━━ INFORMATION SHOWN
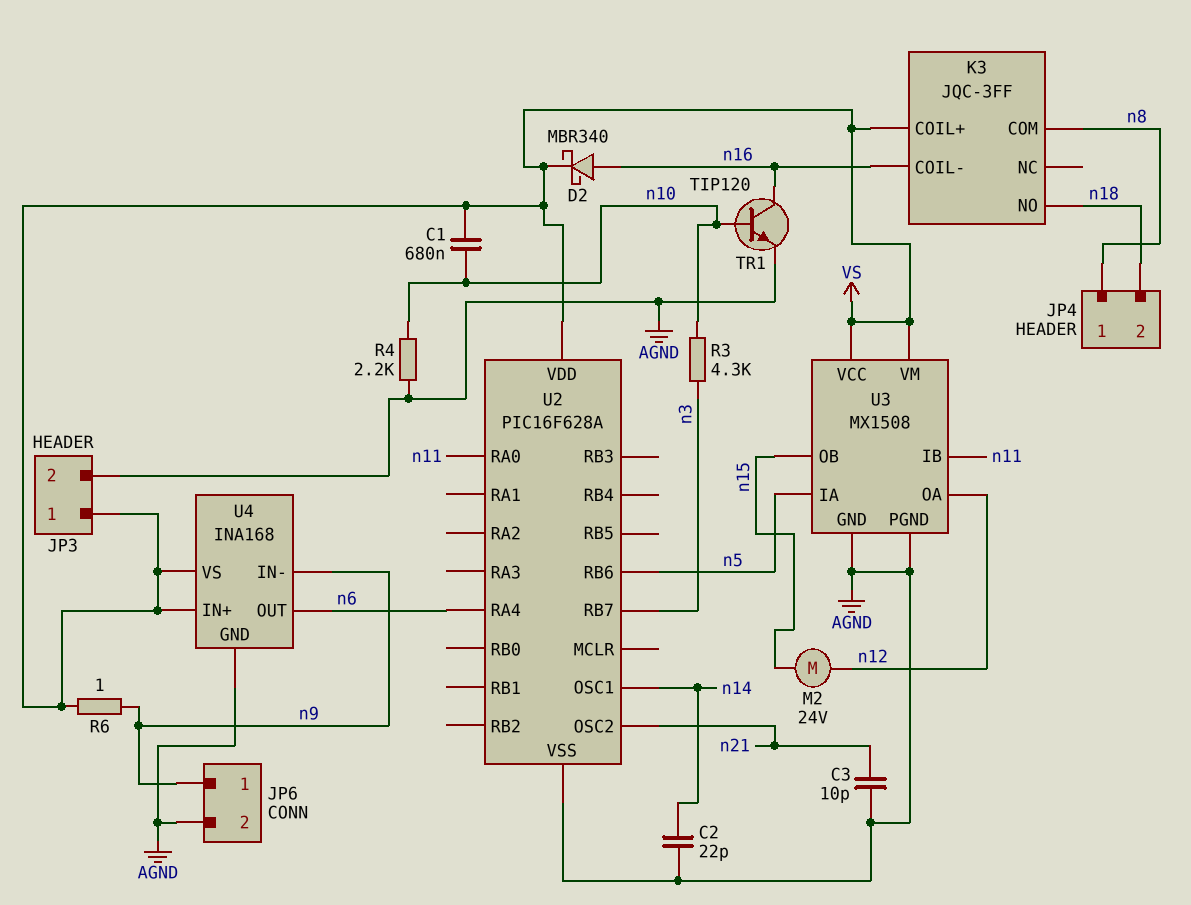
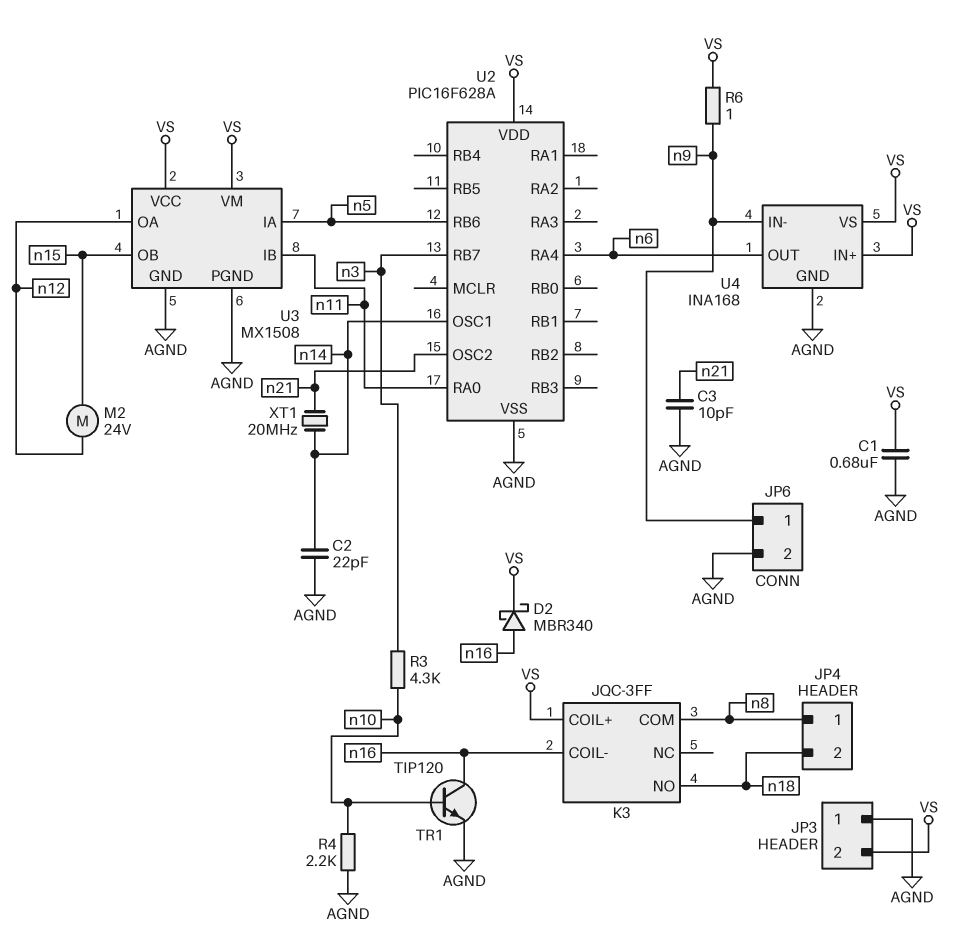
C1: 680nF (VS, n10) -> 680nF (AGND, VS)
JP3 pin 1: VS -> AGND
JP3 pin 2: AGND -> VS
XT1: none -> 20MHz (n14, n21)

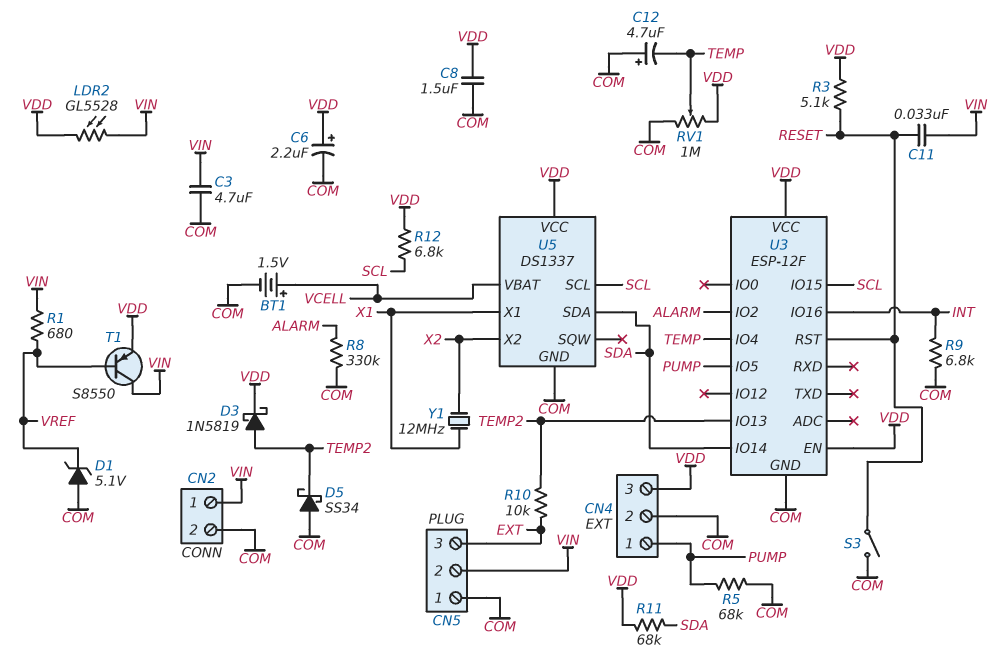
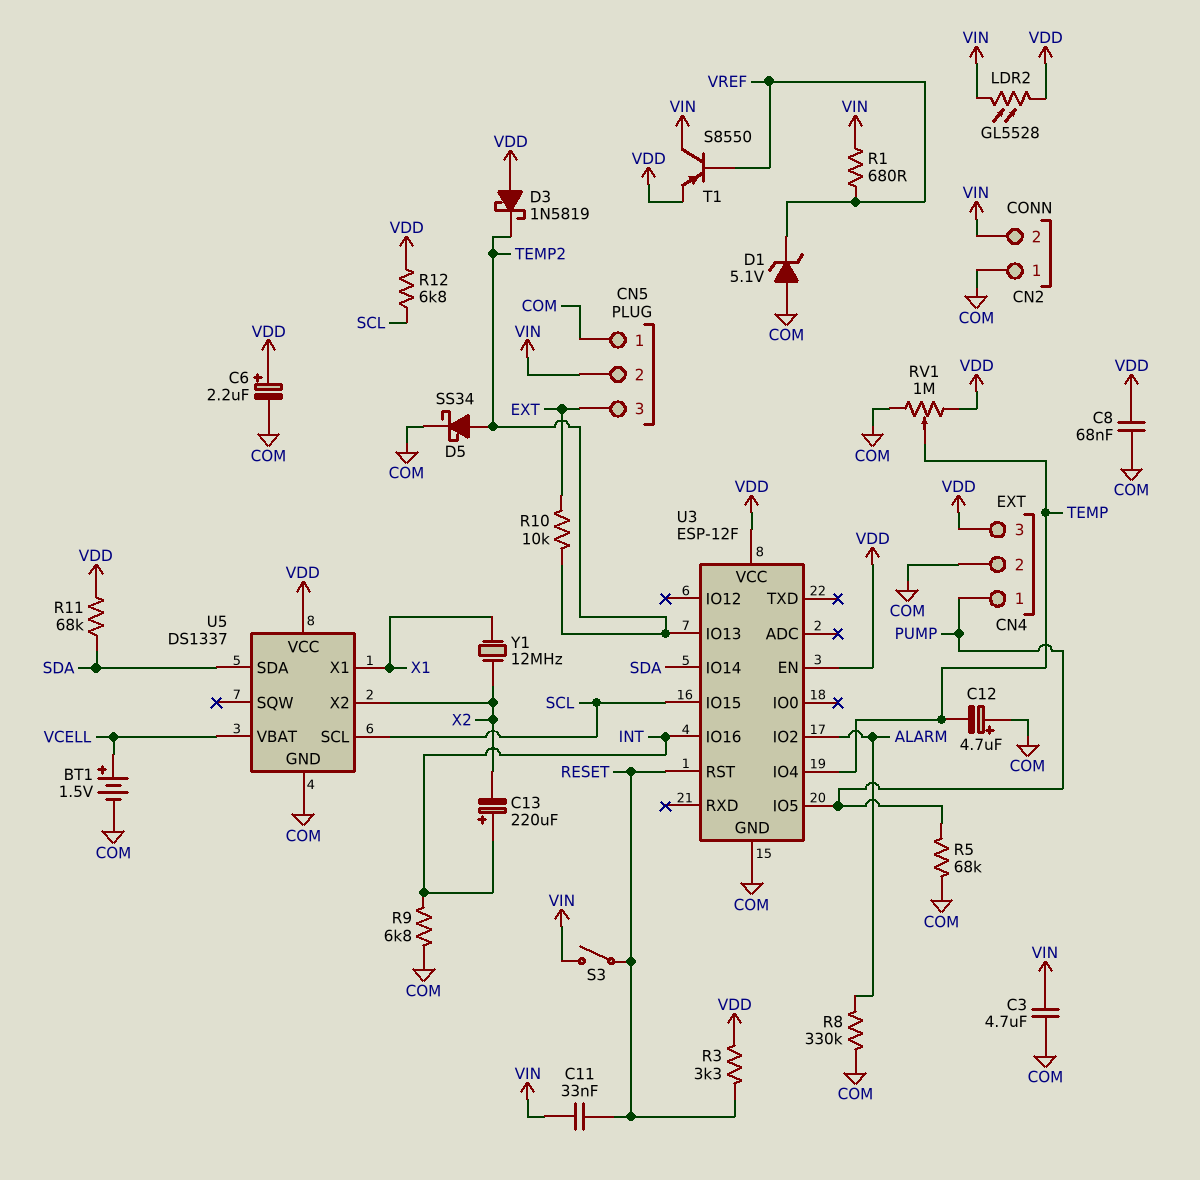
C8: 1.5uF (COM, VDD) -> 68nF (COM, VDD)
C13: none -> 220uF (plus INT, minus X2)
CN2 pin 1: VIN -> COM
CN2 pin 2: COM -> VIN
D3: schottky 1N5819 (A TEMP2, K VDD) -> schottky 1N5819 (A VDD, K TEMP2)
D5: schottky SS34 (A COM, K TEMP2) -> schottky SS34 (A TEMP2, K COM)
R3: 5.1k (RESET, VDD) -> 3.3k (RESET, VDD)
S3: switch (COM, RESET) -> switch (RESET, VIN)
━━━━
> [TASK DETAILS]:
Search the data and copy each line containing "schottky".

> [EXPECTED OUTPUT]:
D3: schottky 1N5819 (A TEMP2, K VDD) -> schottky 1N5819 (A VDD, K TEMP2)
D5: schottky SS34 (A COM, K TEMP2) -> schottky SS34 (A TEMP2, K COM)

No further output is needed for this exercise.